### WHAT TO DO
The answer must be a single number: how many lines in the entries hold the string "none".

========================================================================

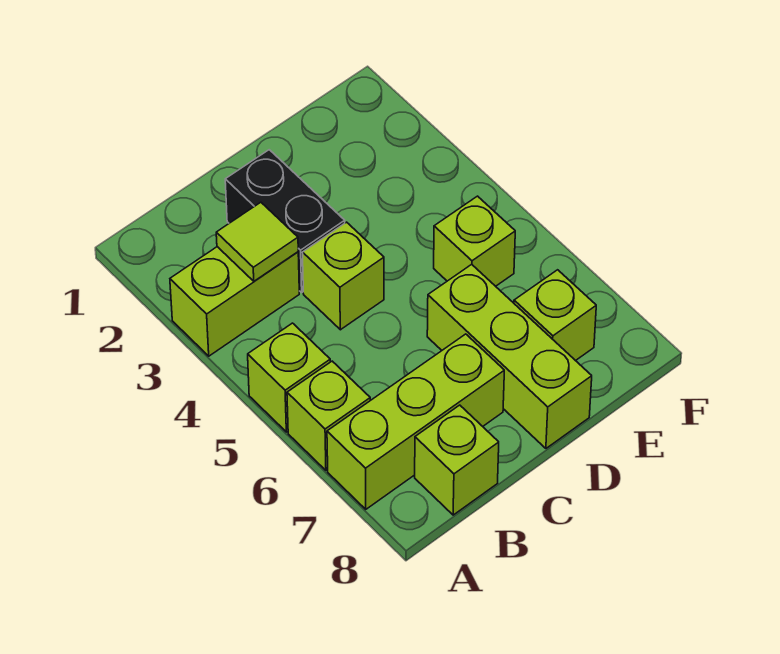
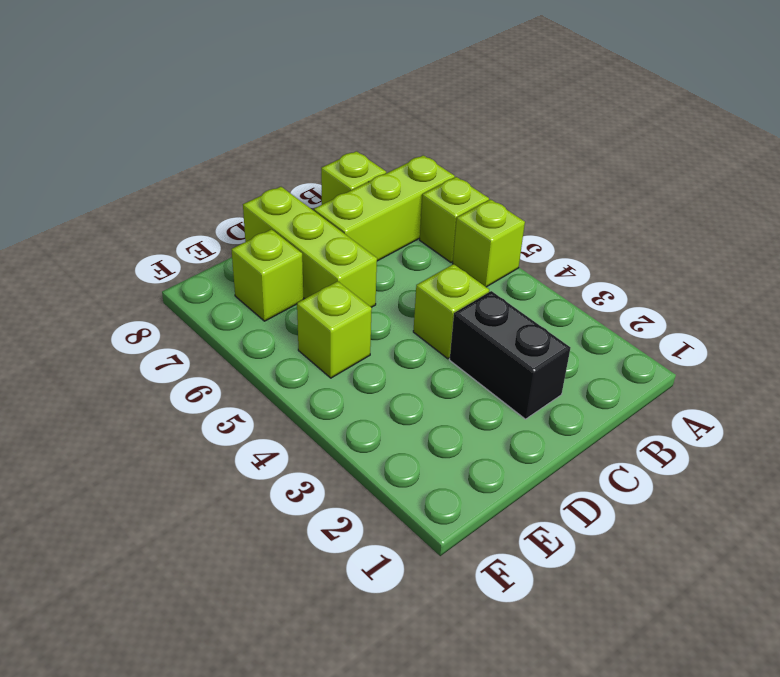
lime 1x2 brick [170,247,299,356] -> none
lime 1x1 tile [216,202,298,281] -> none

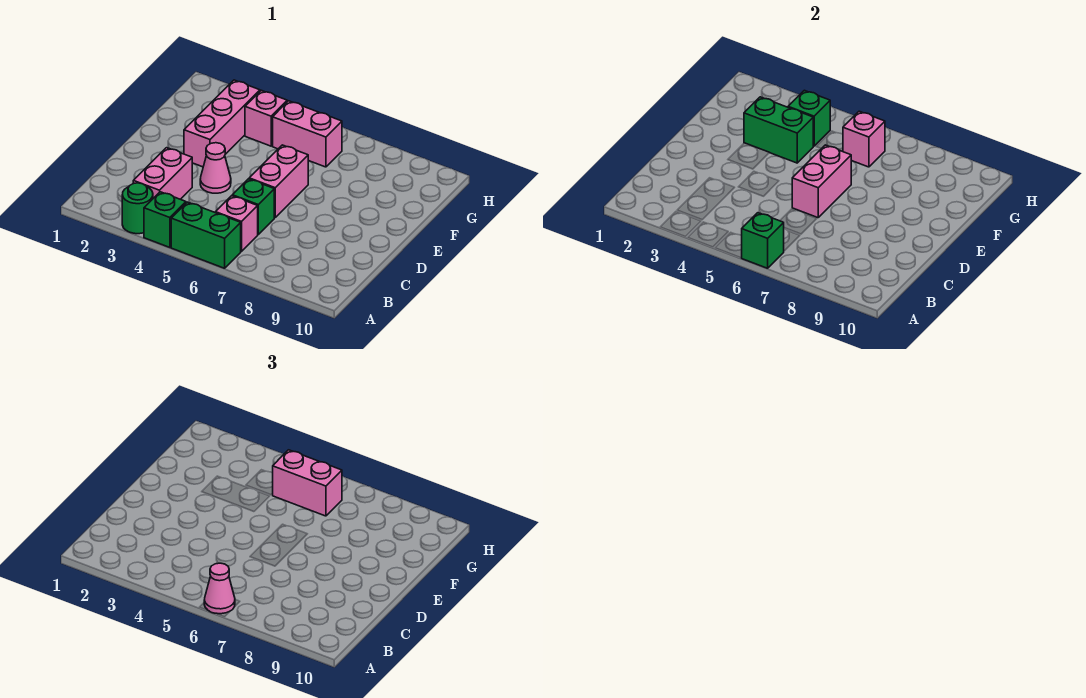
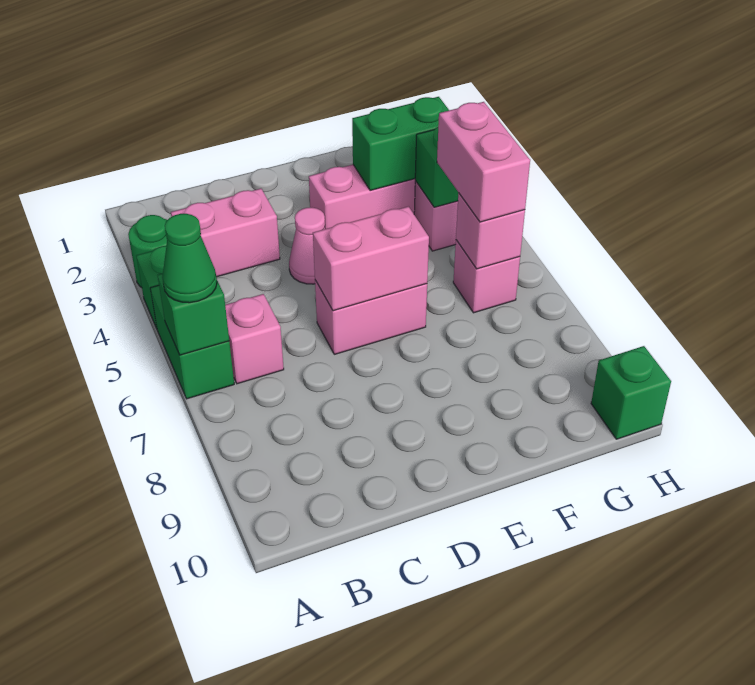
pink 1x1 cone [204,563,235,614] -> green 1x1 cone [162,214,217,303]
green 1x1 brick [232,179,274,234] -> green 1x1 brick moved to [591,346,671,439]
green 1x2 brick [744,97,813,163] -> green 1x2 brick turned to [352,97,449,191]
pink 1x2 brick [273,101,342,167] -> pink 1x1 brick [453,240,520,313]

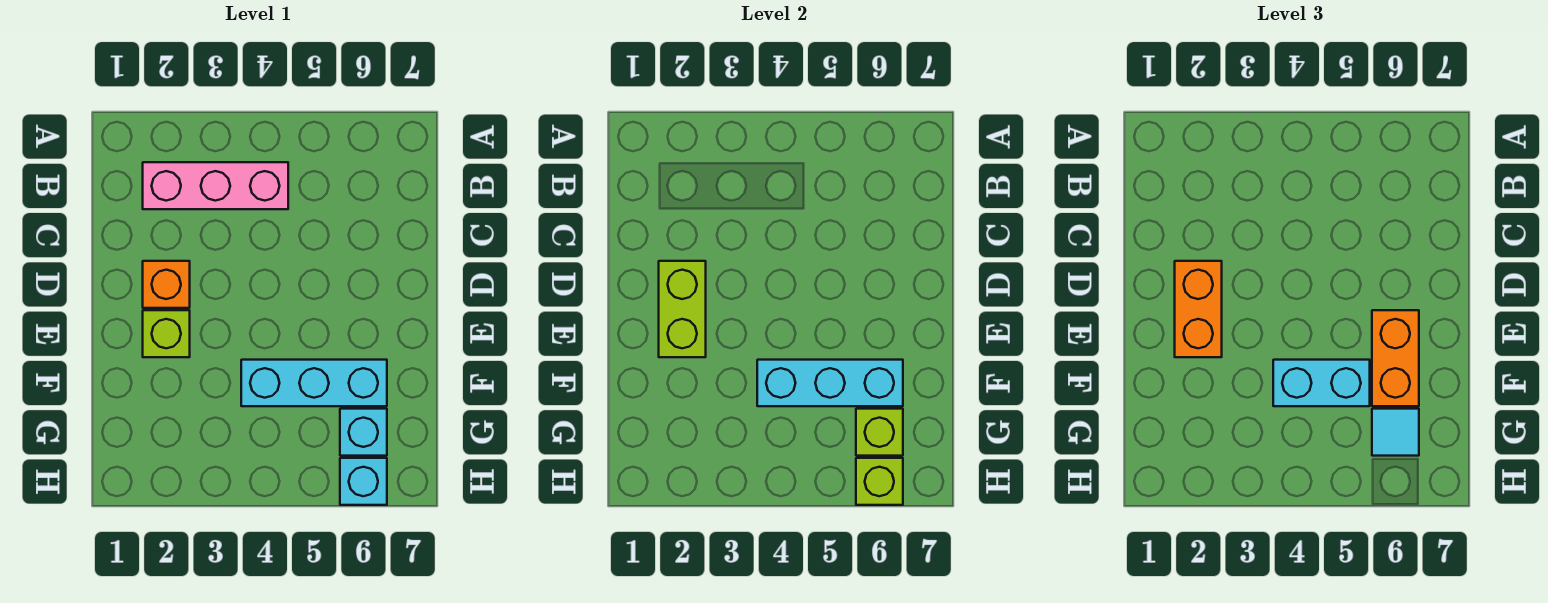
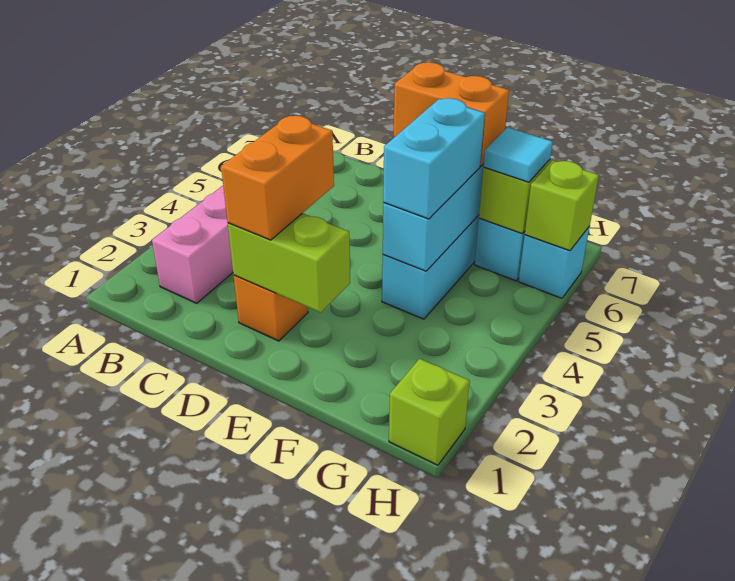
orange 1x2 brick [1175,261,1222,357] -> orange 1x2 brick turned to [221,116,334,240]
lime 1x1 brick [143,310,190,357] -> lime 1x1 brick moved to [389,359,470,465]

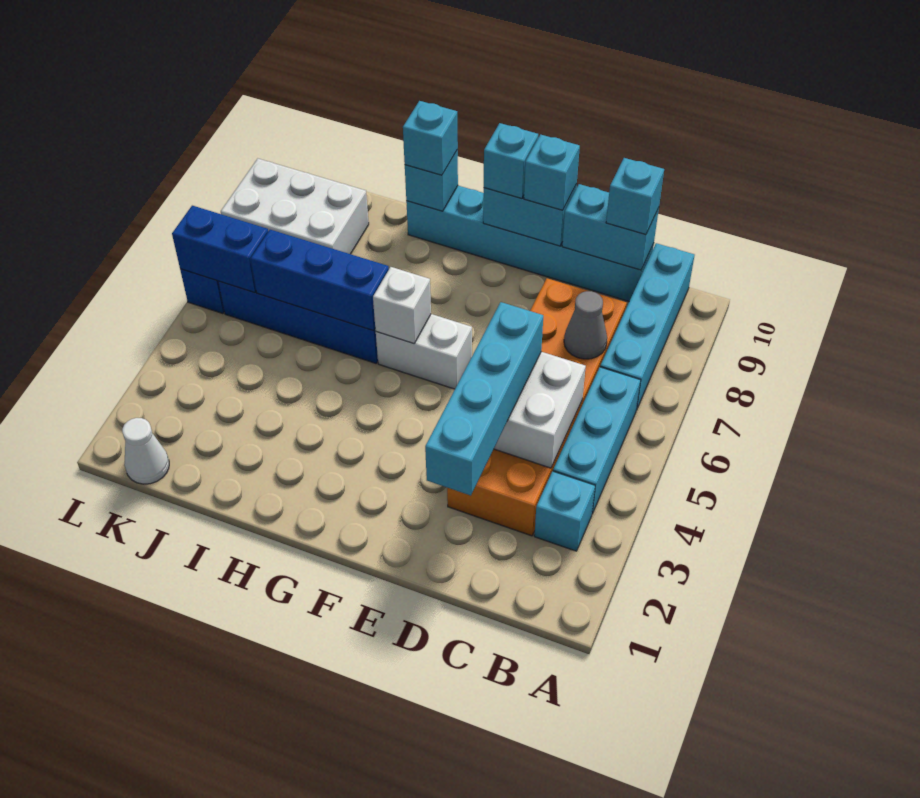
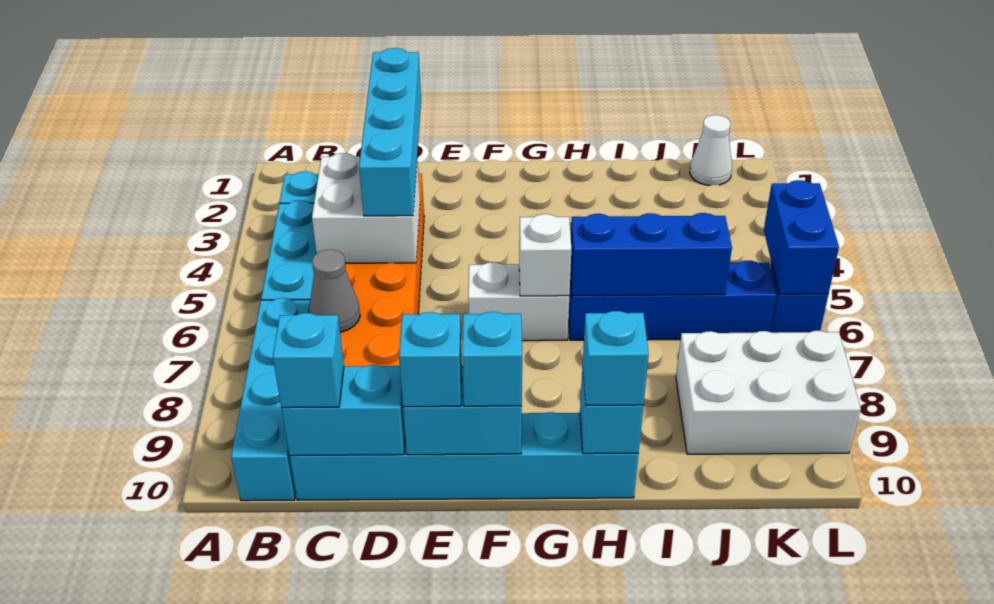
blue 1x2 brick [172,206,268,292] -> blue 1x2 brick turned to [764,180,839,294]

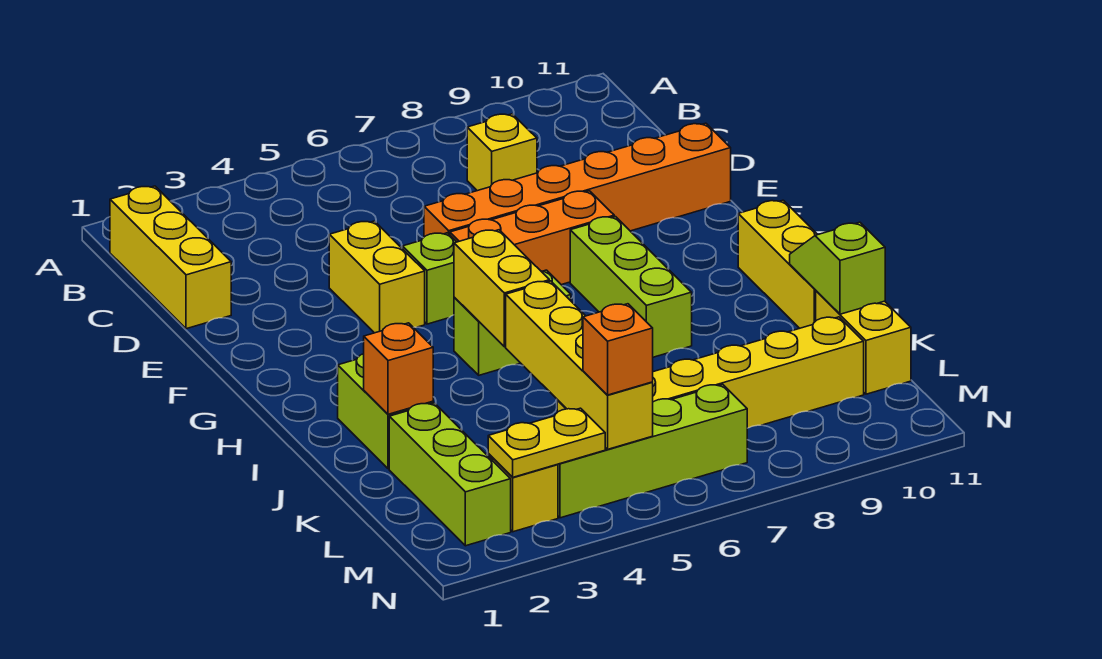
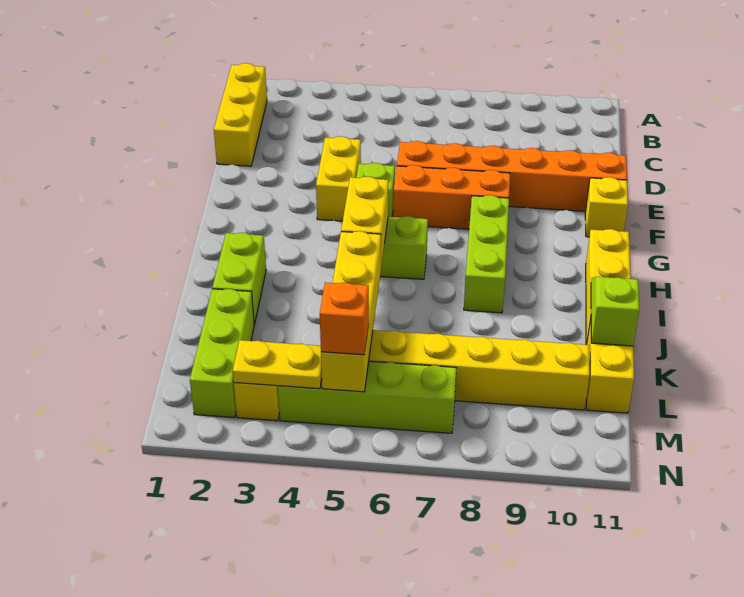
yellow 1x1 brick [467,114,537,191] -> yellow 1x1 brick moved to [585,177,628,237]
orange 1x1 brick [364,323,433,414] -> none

========================================================================

### WRITTEN SOLUTION
3